> **Exercise aim**
Leaving out any pictures, transcribe every record exactly.

** Extracted entries follows **

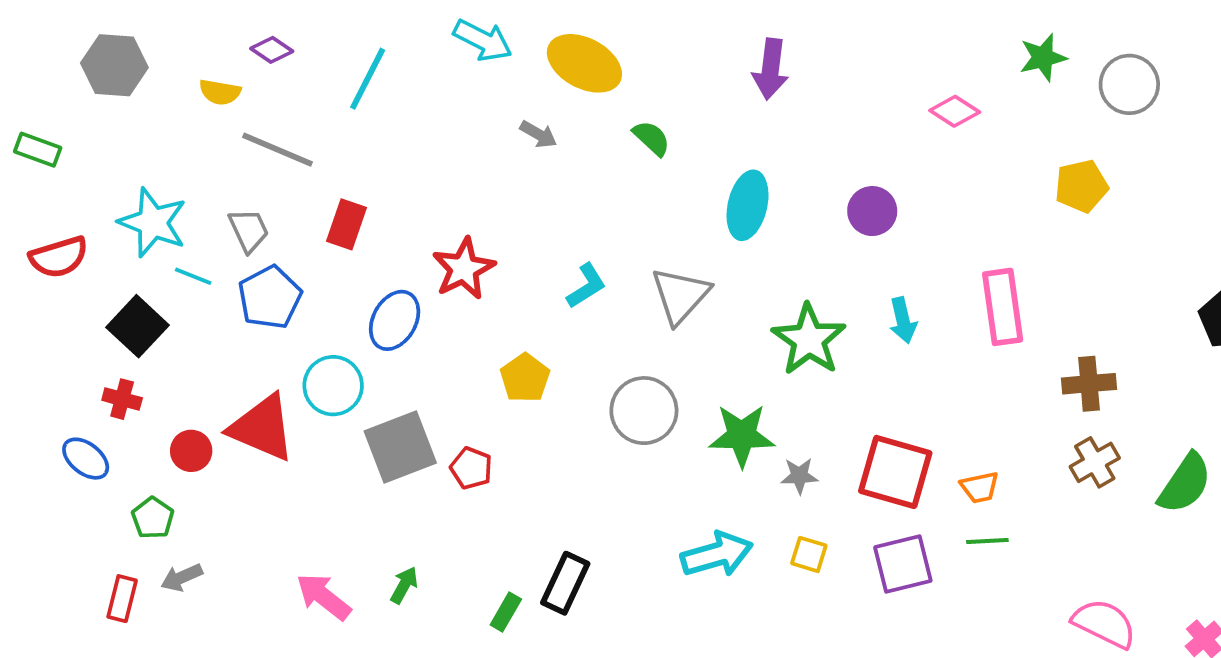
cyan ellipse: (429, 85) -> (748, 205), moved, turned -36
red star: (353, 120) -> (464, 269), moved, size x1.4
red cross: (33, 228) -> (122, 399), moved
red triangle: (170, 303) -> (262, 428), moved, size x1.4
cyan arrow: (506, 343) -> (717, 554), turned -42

** End of Extracted entries **

> **Finished exercise**
cyan ellipse: (429, 85) -> (748, 205), moved, turned -36
red star: (353, 120) -> (464, 269), moved, size x1.4
red cross: (33, 228) -> (122, 399), moved
red triangle: (170, 303) -> (262, 428), moved, size x1.4
cyan arrow: (506, 343) -> (717, 554), turned -42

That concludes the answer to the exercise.